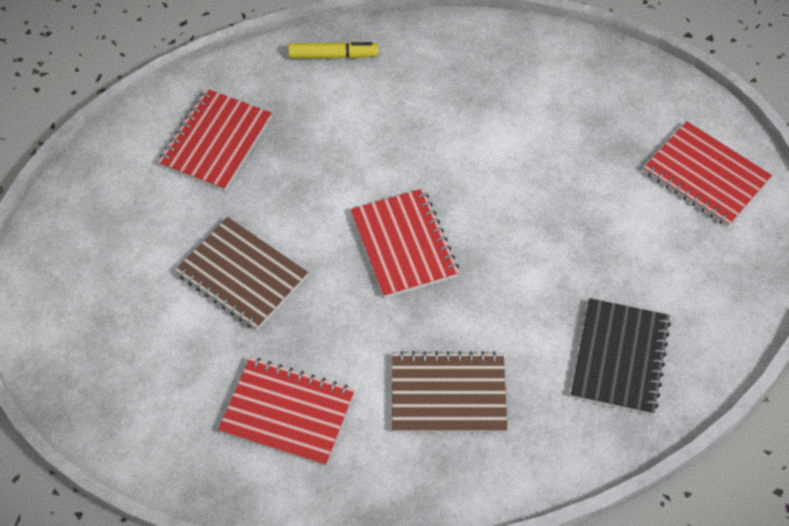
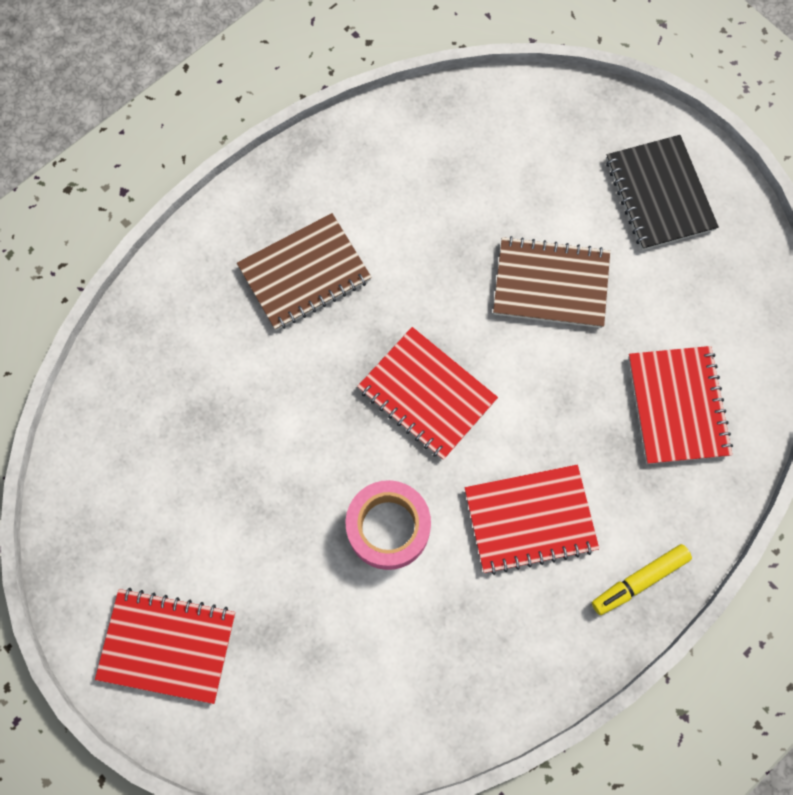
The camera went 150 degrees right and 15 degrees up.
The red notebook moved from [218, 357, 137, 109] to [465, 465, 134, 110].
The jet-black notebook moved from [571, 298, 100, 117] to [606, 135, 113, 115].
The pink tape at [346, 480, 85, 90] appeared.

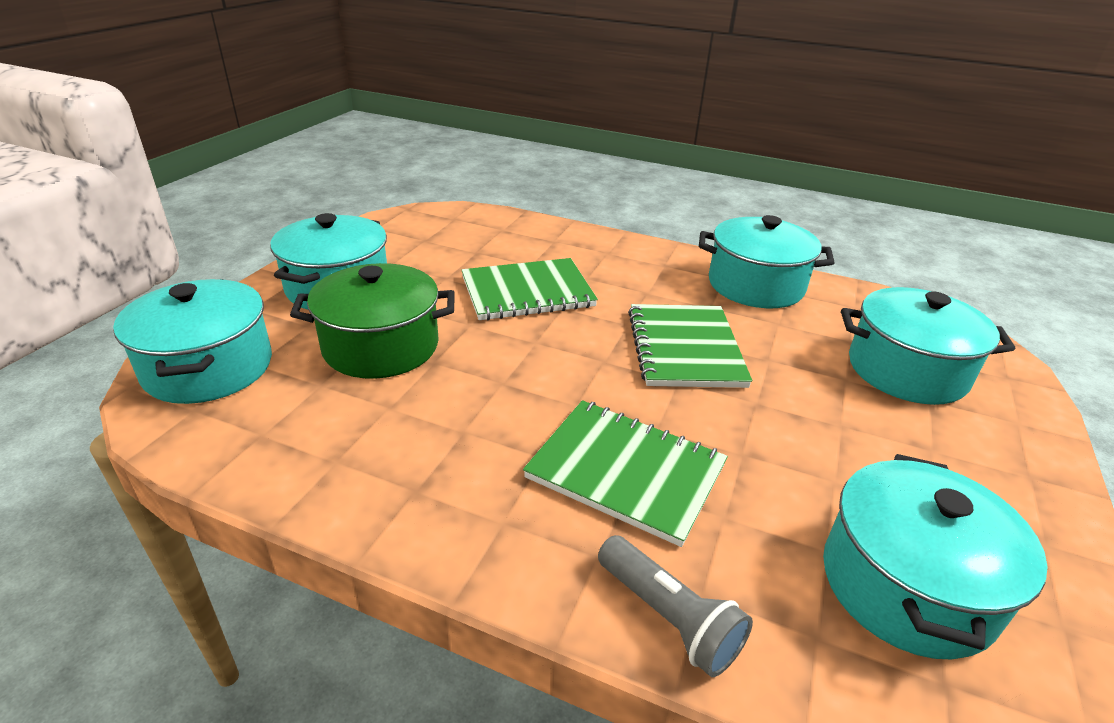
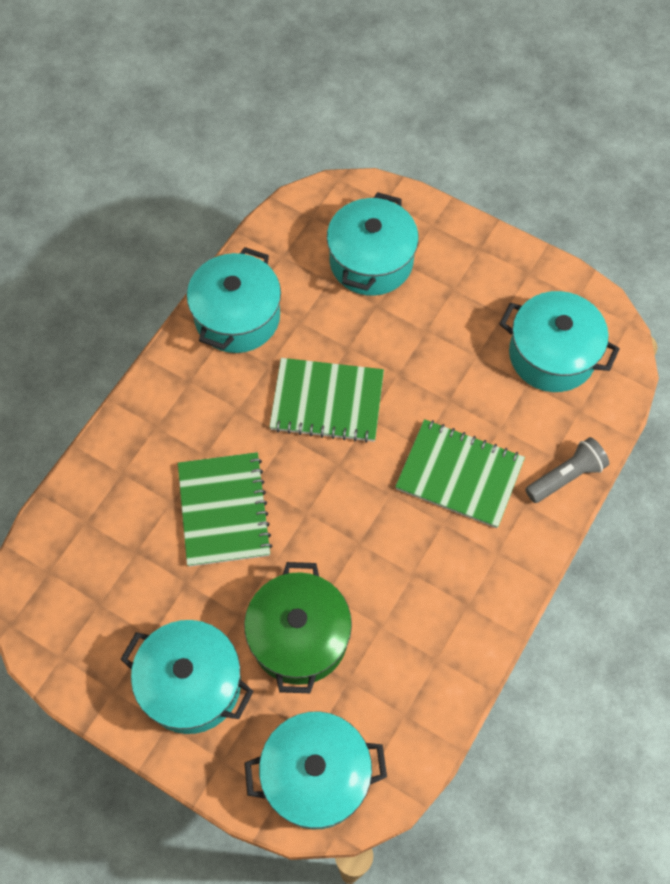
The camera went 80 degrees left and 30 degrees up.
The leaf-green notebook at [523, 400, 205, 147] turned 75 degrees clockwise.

════

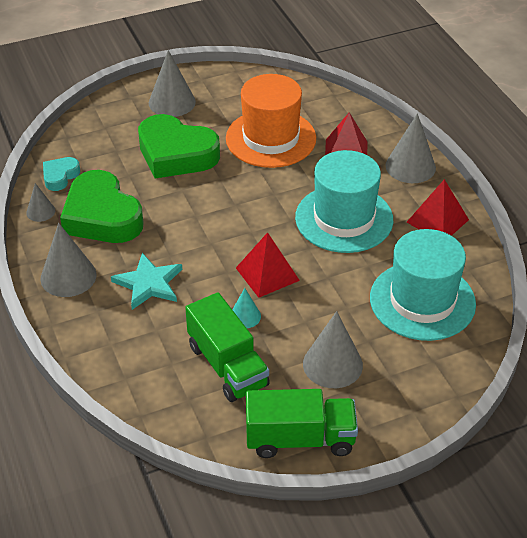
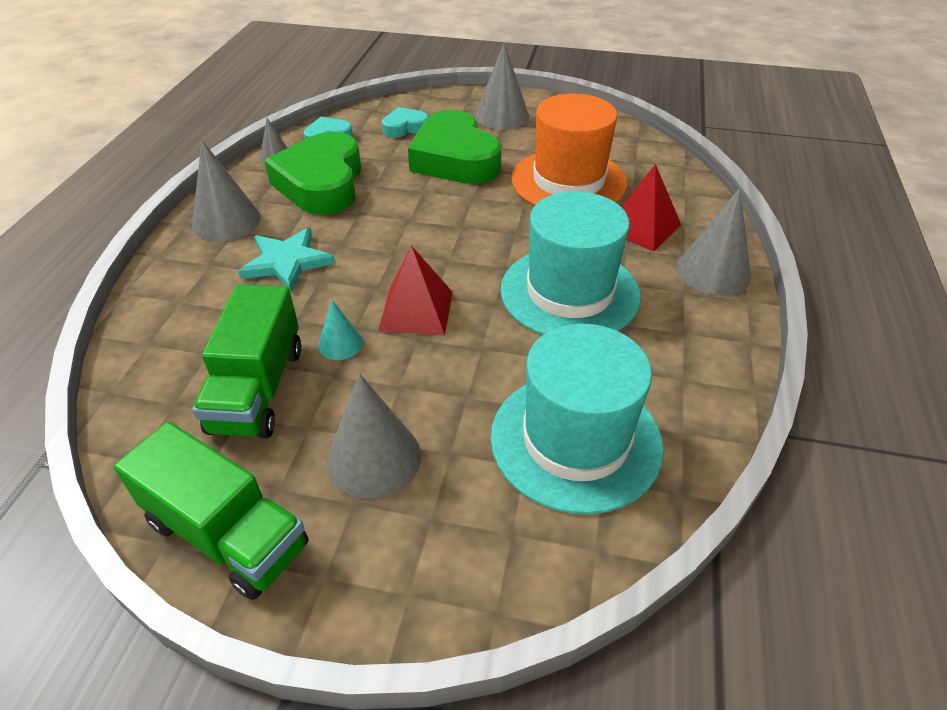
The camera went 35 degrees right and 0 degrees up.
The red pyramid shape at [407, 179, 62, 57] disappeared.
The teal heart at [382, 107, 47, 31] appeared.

════

THE PROBLEM: Tally the lines in the records that hold the word "from", and state only the resulting number.

RESPONSE FOR THIS EXERCISE: 2